Start of Block

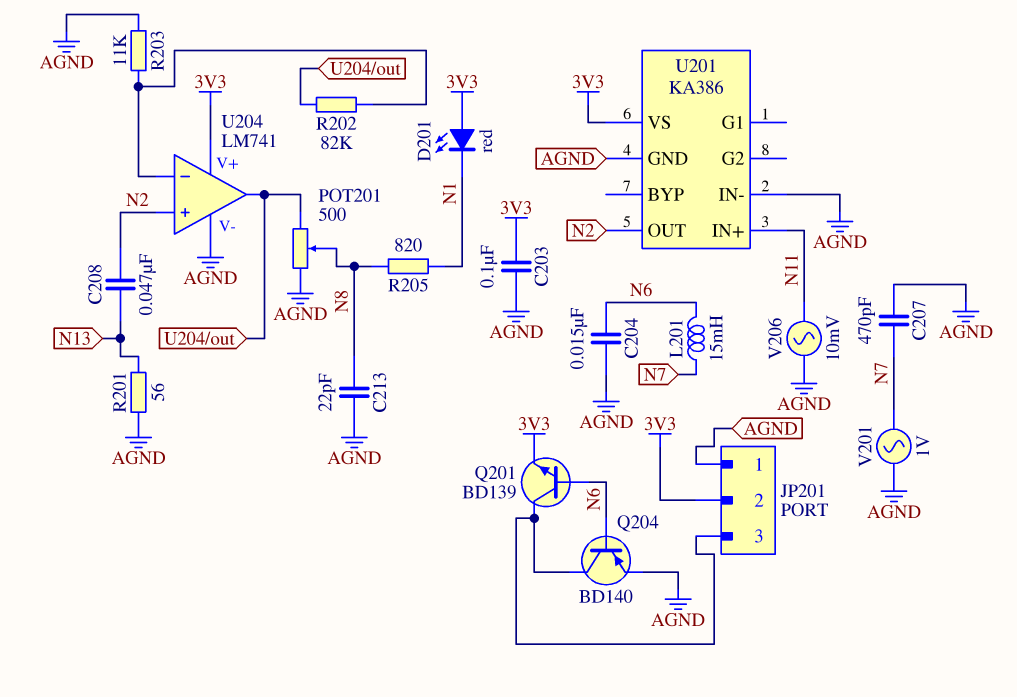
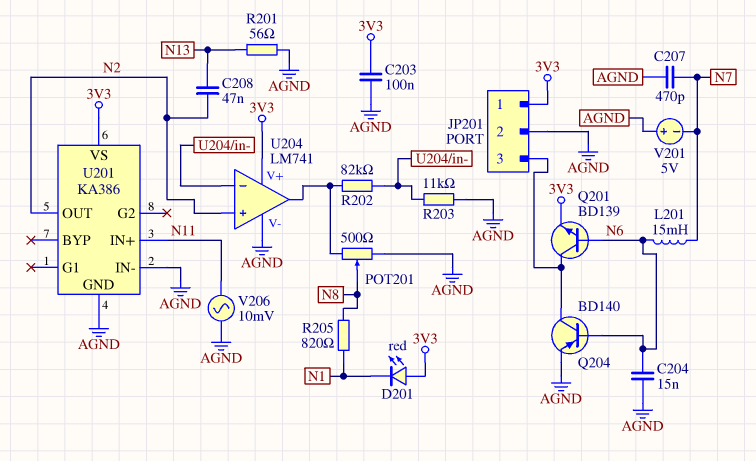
C213: 22pF (AGND, N8) -> none
JP201 pin 1: AGND -> 3V3
JP201 pin 2: 3V3 -> AGND
V201: AC 1V (AGND, N7) -> 5V (plus AGND, minus N7)

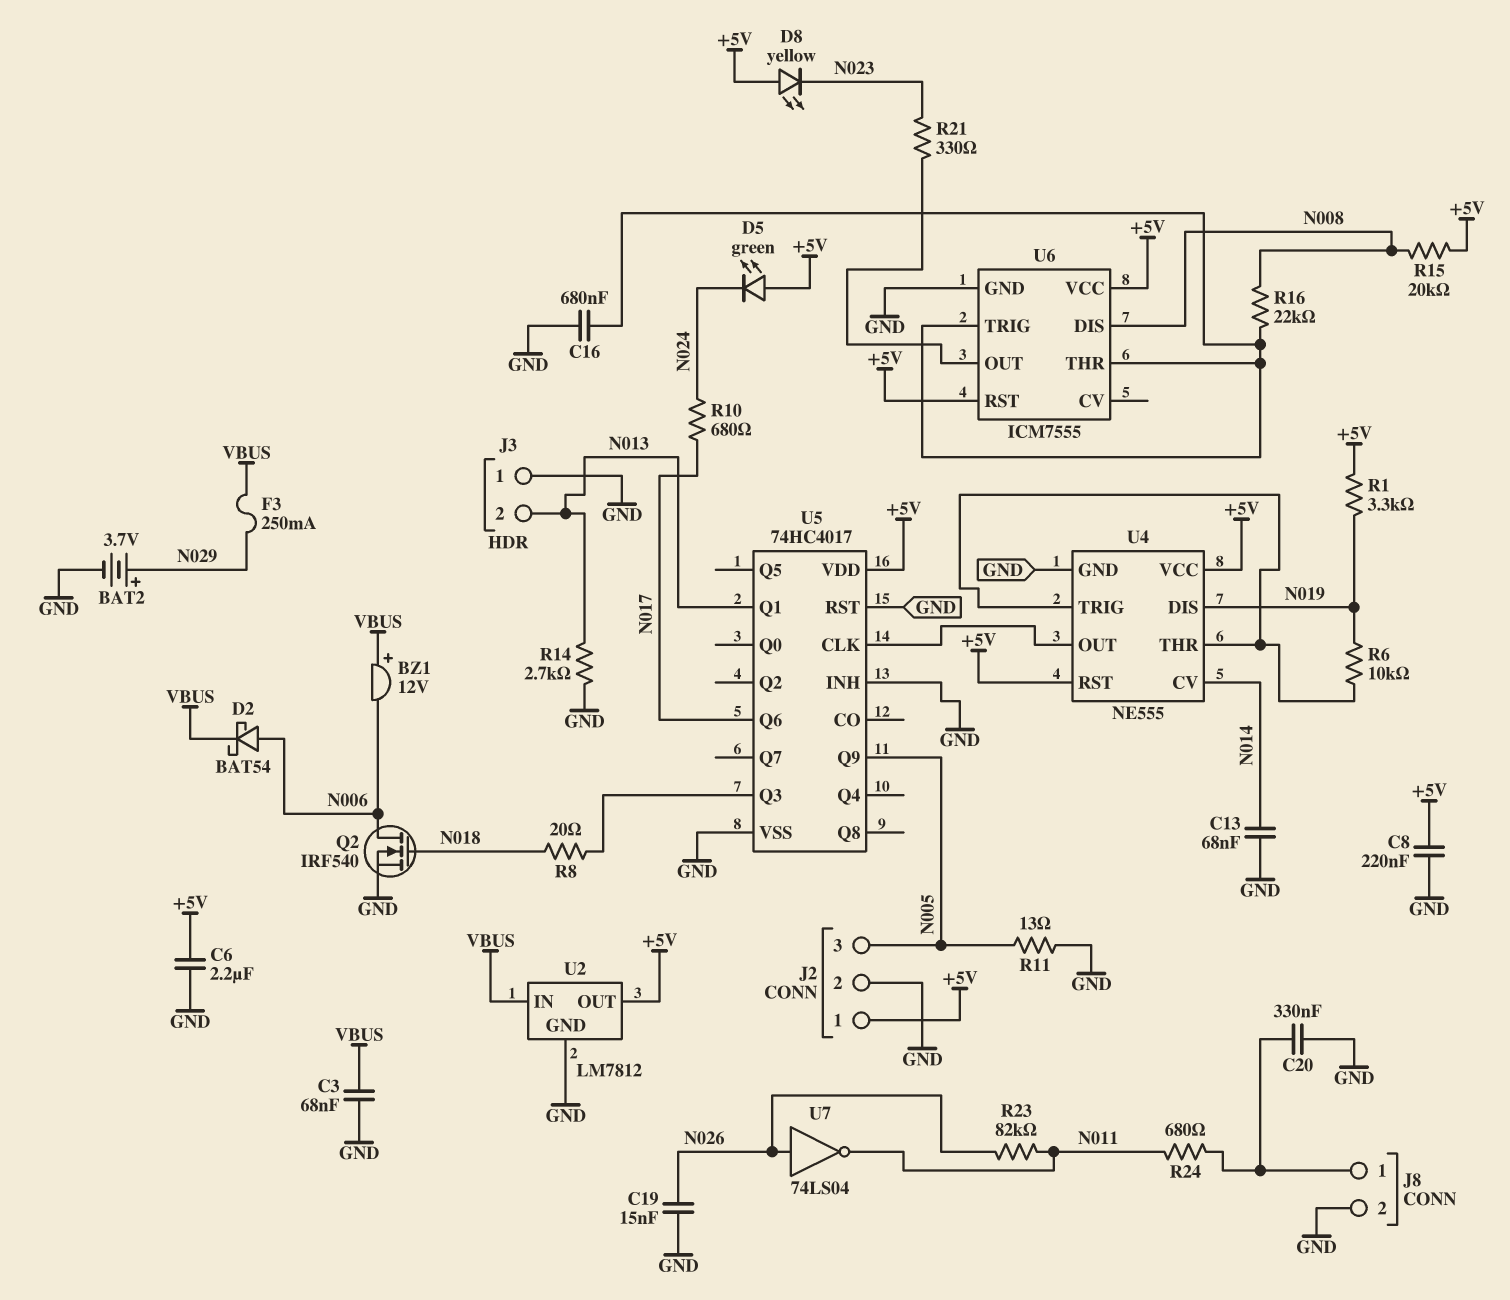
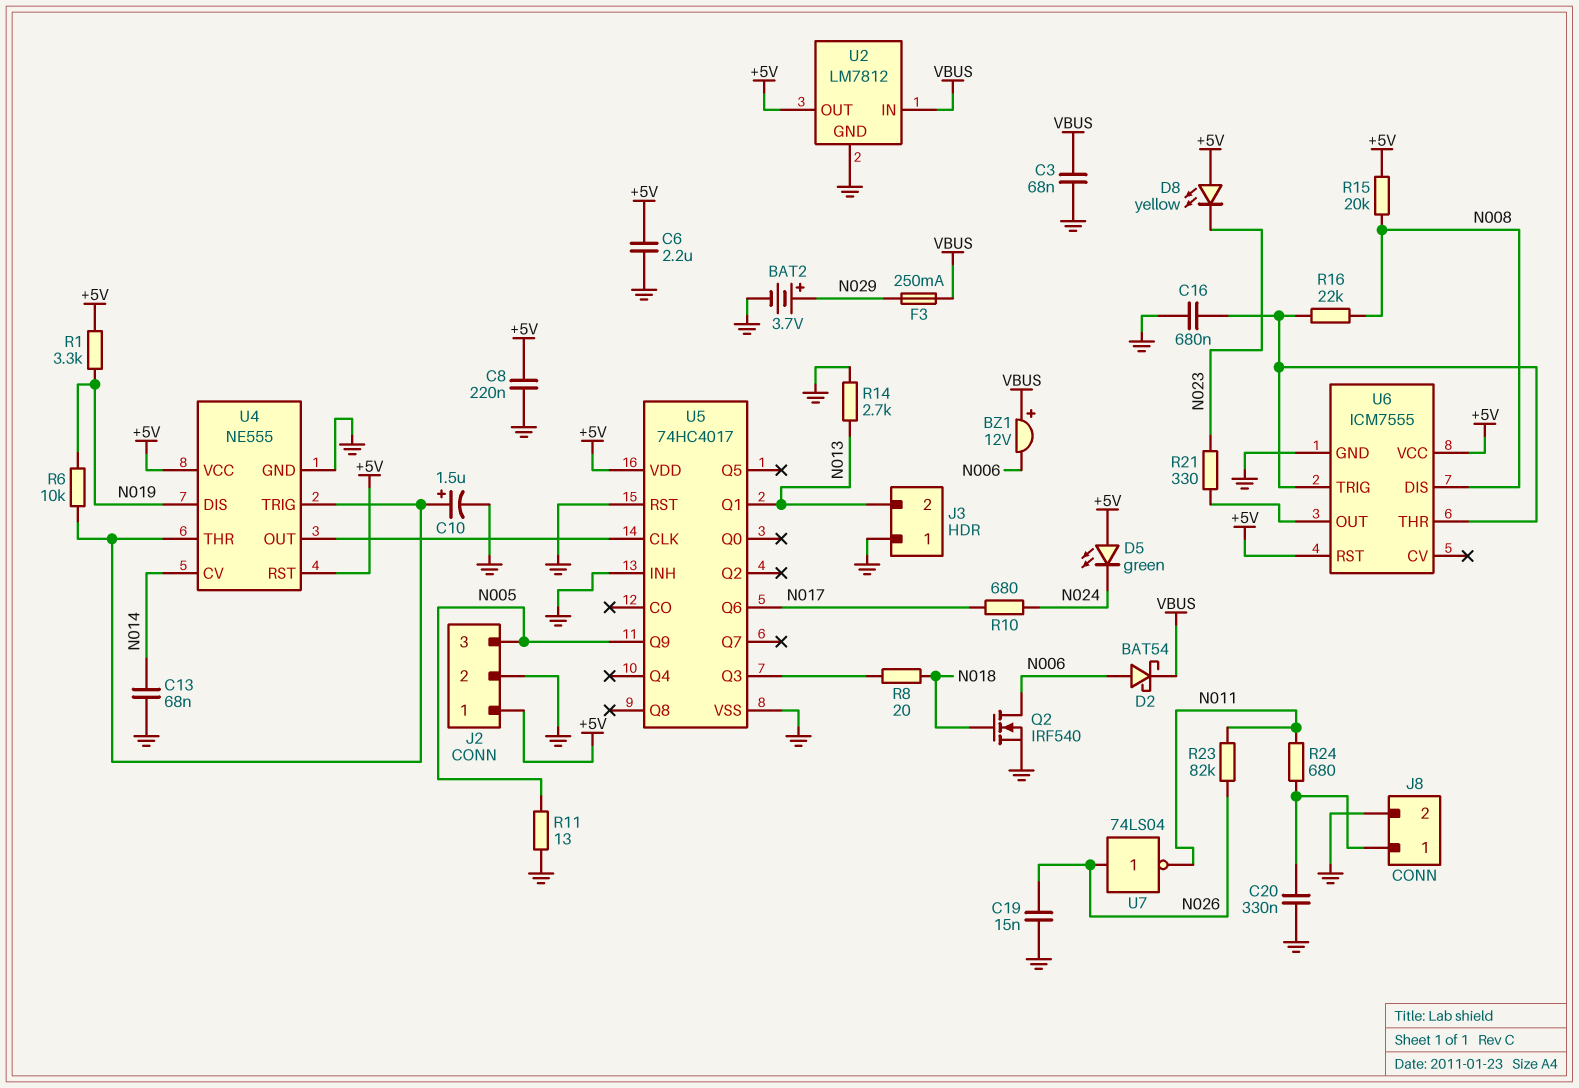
C10: none -> 1.5uF (plus U4/THR, minus GND)

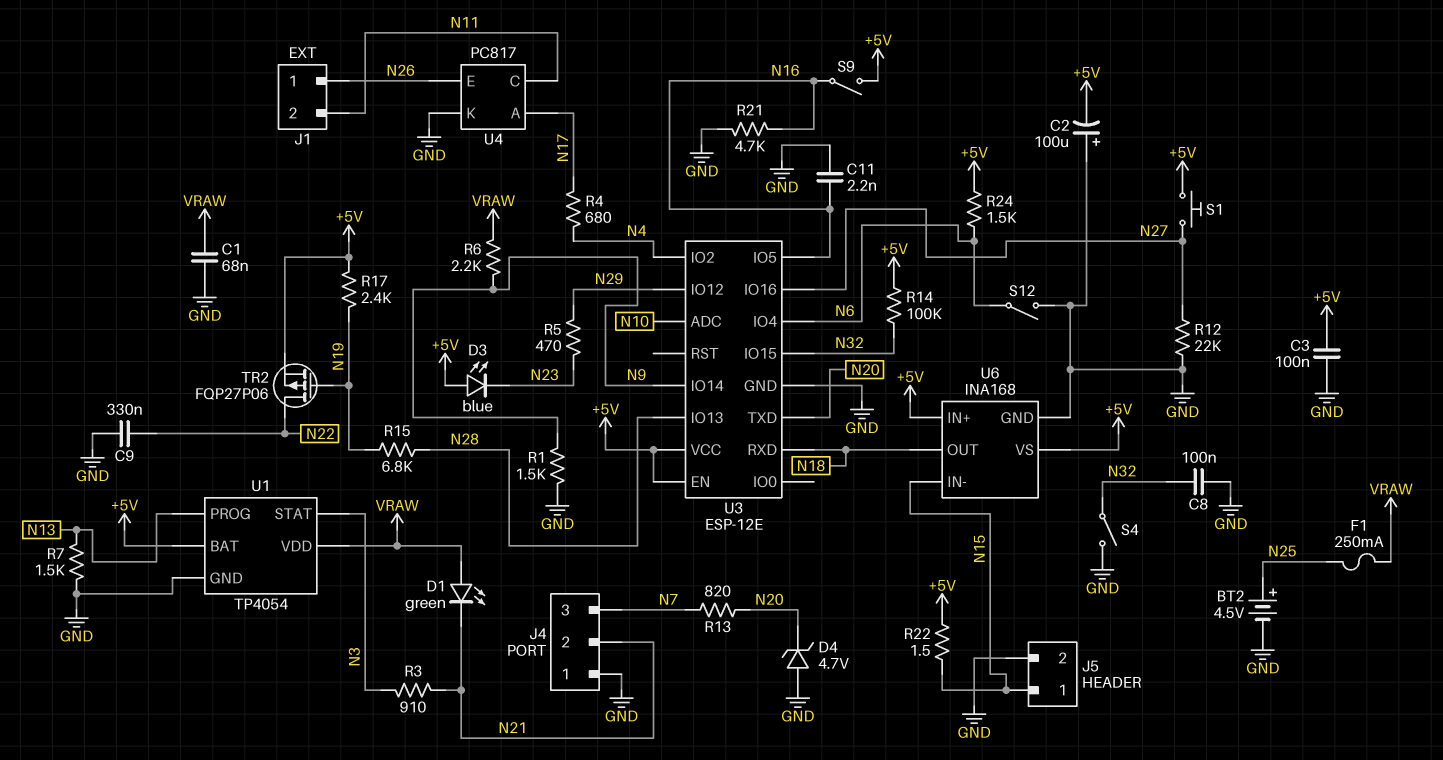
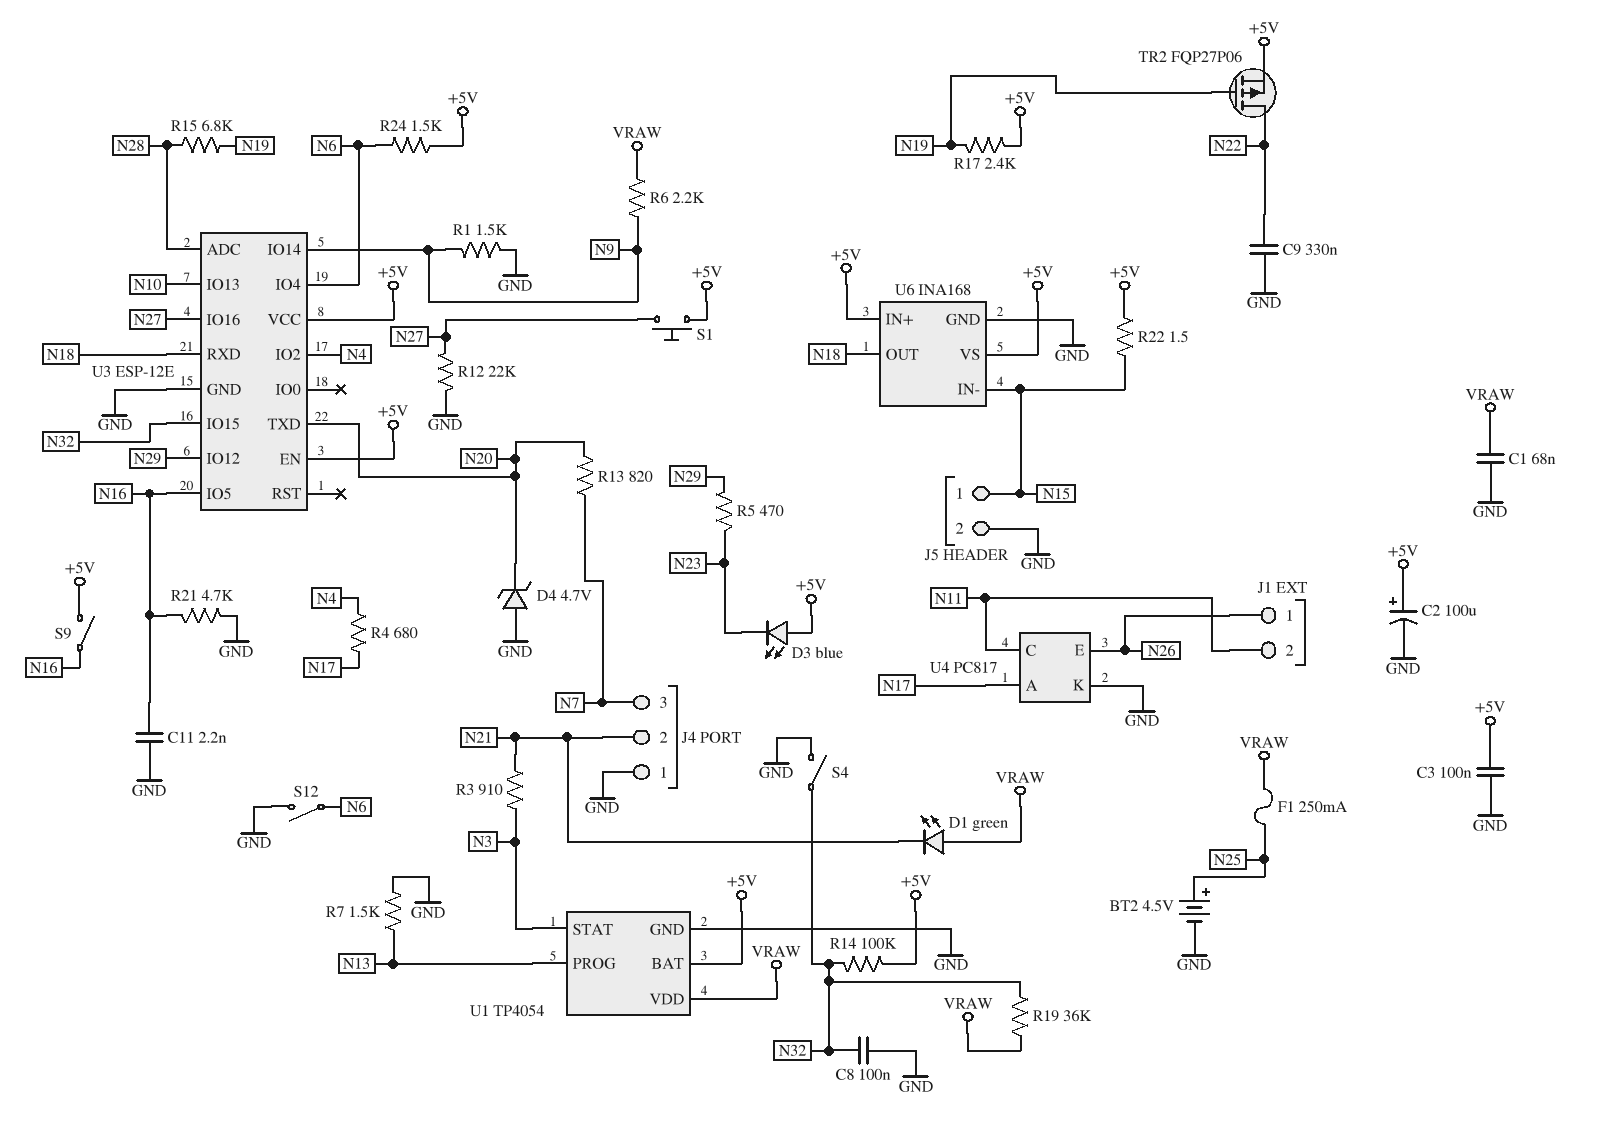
C2: 100uF (plus GND, minus +5V) -> 100uF (plus +5V, minus GND)
R19: none -> 36k (N32, VRAW)
U3 pin ADC: N10 -> N28
U3 pin IO13: N28 -> N10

End of Block

:: Exercise aim ::
Beginning at the line that contains "V201: AC 1V", retype each line of the data above through the very last one. Do not retype the pictures.

:: Response to the exercise ::
V201: AC 1V (AGND, N7) -> 5V (plus AGND, minus N7)

C10: none -> 1.5uF (plus U4/THR, minus GND)

C2: 100uF (plus GND, minus +5V) -> 100uF (plus +5V, minus GND)
R19: none -> 36k (N32, VRAW)
U3 pin ADC: N10 -> N28
U3 pin IO13: N28 -> N10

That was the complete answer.